Source material —
---

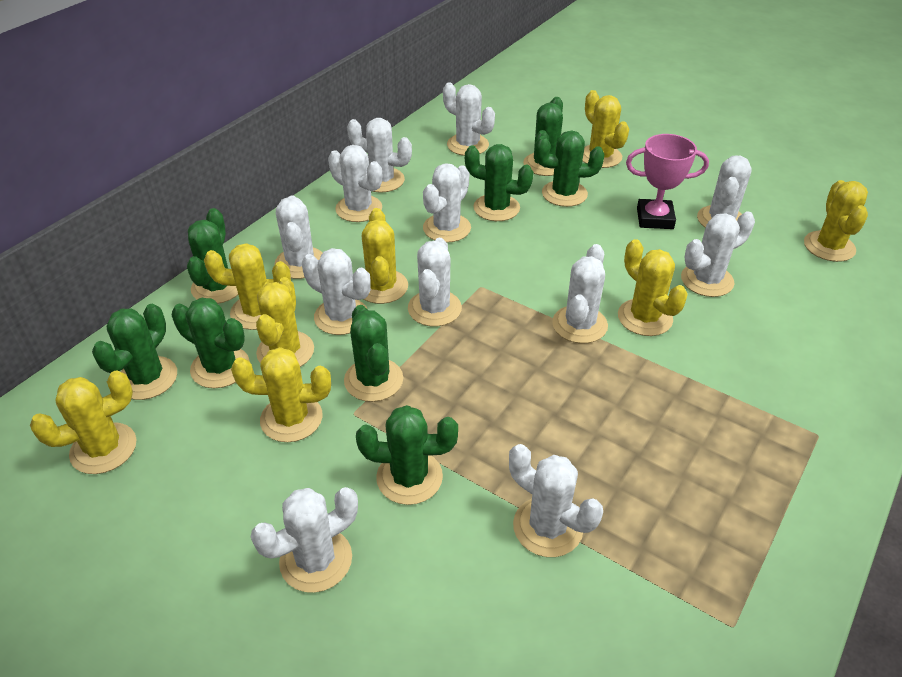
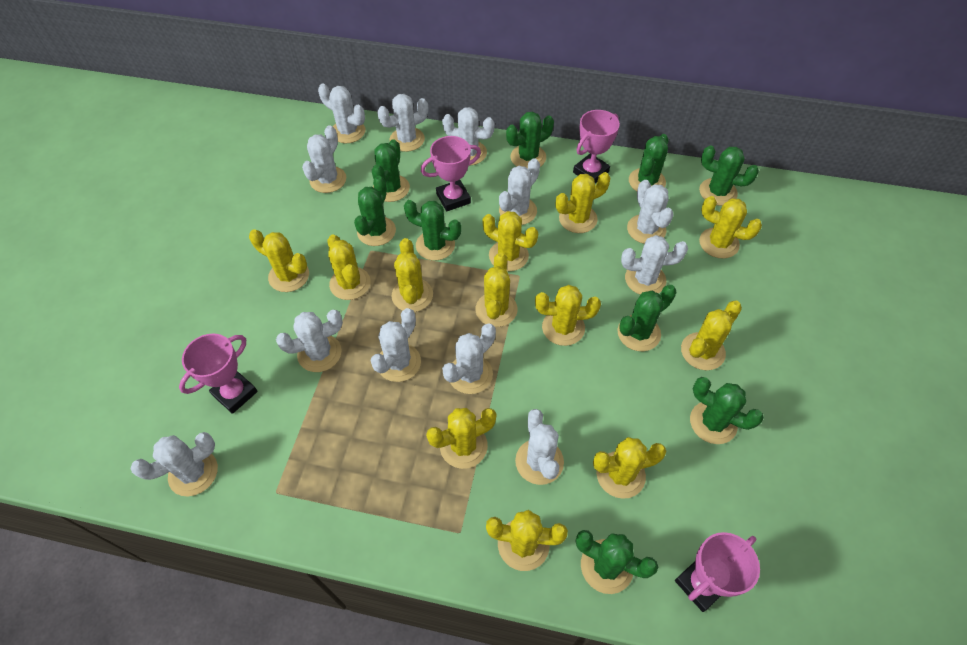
green cactus: 8 -> 9
pink trophy: 1 -> 4
yellow cactus: 8 -> 12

---

Task prompt — Return all of the material exactly, without pictures.

Result for this exercise —
green cactus: 8 -> 9
pink trophy: 1 -> 4
yellow cactus: 8 -> 12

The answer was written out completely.